Task directions: From the data that follows, print exactly the lines starting at the one containing "S102: none -> switch (+12V, VCTRL)" and ending at the one containing "Q1: PNP TIP127"; include both of them and nothing more.

BEGIN

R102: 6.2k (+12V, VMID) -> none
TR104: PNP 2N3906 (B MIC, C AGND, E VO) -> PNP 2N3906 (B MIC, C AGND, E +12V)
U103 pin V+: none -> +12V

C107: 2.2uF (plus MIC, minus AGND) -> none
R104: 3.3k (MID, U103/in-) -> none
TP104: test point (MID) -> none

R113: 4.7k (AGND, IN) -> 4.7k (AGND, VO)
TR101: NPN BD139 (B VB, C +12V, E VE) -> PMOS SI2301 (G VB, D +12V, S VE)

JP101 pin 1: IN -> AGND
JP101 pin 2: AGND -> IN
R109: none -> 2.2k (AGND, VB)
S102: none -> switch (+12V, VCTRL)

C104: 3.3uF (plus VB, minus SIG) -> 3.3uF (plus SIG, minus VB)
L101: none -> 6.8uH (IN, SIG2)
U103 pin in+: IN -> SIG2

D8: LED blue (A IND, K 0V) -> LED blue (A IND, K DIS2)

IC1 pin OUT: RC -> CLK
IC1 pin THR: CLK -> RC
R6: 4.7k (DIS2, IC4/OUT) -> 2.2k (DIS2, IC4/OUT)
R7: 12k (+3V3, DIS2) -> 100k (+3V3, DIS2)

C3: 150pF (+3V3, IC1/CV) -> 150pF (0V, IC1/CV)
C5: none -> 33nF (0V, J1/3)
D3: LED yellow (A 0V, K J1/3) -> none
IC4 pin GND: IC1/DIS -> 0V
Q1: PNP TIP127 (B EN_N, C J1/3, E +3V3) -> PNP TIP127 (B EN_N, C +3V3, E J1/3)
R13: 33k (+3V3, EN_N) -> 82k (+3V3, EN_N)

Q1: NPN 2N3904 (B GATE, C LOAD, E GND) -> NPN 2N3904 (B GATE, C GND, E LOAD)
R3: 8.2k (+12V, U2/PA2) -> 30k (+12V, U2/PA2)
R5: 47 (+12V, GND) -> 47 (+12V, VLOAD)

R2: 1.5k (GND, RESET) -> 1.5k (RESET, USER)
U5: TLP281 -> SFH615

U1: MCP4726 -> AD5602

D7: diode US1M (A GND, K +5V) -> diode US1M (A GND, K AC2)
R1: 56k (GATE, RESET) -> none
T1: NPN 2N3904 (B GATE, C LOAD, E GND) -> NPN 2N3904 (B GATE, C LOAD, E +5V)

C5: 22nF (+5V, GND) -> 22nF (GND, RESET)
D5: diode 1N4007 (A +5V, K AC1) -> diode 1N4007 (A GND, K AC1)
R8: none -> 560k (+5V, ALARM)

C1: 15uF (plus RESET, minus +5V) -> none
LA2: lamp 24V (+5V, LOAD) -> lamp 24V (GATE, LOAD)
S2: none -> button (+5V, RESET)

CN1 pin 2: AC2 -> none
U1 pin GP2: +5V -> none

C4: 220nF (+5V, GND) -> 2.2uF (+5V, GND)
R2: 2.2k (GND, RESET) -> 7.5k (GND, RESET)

END

Response for this exercise:
S102: none -> switch (+12V, VCTRL)

C104: 3.3uF (plus VB, minus SIG) -> 3.3uF (plus SIG, minus VB)
L101: none -> 6.8uH (IN, SIG2)
U103 pin in+: IN -> SIG2

D8: LED blue (A IND, K 0V) -> LED blue (A IND, K DIS2)

IC1 pin OUT: RC -> CLK
IC1 pin THR: CLK -> RC
R6: 4.7k (DIS2, IC4/OUT) -> 2.2k (DIS2, IC4/OUT)
R7: 12k (+3V3, DIS2) -> 100k (+3V3, DIS2)

C3: 150pF (+3V3, IC1/CV) -> 150pF (0V, IC1/CV)
C5: none -> 33nF (0V, J1/3)
D3: LED yellow (A 0V, K J1/3) -> none
IC4 pin GND: IC1/DIS -> 0V
Q1: PNP TIP127 (B EN_N, C J1/3, E +3V3) -> PNP TIP127 (B EN_N, C +3V3, E J1/3)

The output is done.